(Colored object listings)
···

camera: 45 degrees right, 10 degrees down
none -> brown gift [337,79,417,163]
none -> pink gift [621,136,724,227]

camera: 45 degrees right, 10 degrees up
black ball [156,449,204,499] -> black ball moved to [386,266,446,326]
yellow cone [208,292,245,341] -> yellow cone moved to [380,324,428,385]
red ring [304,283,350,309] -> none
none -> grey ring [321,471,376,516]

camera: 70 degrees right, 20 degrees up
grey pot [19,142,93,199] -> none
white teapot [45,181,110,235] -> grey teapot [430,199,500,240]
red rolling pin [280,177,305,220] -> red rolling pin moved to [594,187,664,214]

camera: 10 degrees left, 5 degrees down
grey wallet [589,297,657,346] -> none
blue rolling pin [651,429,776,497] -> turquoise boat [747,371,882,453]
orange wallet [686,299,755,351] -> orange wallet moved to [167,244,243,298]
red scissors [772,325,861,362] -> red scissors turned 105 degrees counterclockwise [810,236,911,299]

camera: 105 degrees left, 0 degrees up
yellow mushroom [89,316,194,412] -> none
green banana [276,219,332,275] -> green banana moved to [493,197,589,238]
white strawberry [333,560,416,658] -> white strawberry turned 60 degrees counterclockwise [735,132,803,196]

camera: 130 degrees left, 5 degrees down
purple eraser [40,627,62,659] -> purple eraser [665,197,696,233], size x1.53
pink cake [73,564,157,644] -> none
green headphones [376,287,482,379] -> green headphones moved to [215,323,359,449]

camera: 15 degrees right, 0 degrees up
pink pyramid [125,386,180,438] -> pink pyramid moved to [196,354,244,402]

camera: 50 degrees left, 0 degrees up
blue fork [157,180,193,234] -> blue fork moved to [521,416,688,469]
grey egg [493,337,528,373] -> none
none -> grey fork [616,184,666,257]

···

Task instructions ▸
Retype each line above exactly as written.

The answer ▸
camera: 45 degrees right, 10 degrees down
none -> brown gift [337,79,417,163]
none -> pink gift [621,136,724,227]

camera: 45 degrees right, 10 degrees up
black ball [156,449,204,499] -> black ball moved to [386,266,446,326]
yellow cone [208,292,245,341] -> yellow cone moved to [380,324,428,385]
red ring [304,283,350,309] -> none
none -> grey ring [321,471,376,516]

camera: 70 degrees right, 20 degrees up
grey pot [19,142,93,199] -> none
white teapot [45,181,110,235] -> grey teapot [430,199,500,240]
red rolling pin [280,177,305,220] -> red rolling pin moved to [594,187,664,214]

camera: 10 degrees left, 5 degrees down
grey wallet [589,297,657,346] -> none
blue rolling pin [651,429,776,497] -> turquoise boat [747,371,882,453]
orange wallet [686,299,755,351] -> orange wallet moved to [167,244,243,298]
red scissors [772,325,861,362] -> red scissors turned 105 degrees counterclockwise [810,236,911,299]

camera: 105 degrees left, 0 degrees up
yellow mushroom [89,316,194,412] -> none
green banana [276,219,332,275] -> green banana moved to [493,197,589,238]
white strawberry [333,560,416,658] -> white strawberry turned 60 degrees counterclockwise [735,132,803,196]

camera: 130 degrees left, 5 degrees down
purple eraser [40,627,62,659] -> purple eraser [665,197,696,233], size x1.53
pink cake [73,564,157,644] -> none
green headphones [376,287,482,379] -> green headphones moved to [215,323,359,449]

camera: 15 degrees right, 0 degrees up
pink pyramid [125,386,180,438] -> pink pyramid moved to [196,354,244,402]

camera: 50 degrees left, 0 degrees up
blue fork [157,180,193,234] -> blue fork moved to [521,416,688,469]
grey egg [493,337,528,373] -> none
none -> grey fork [616,184,666,257]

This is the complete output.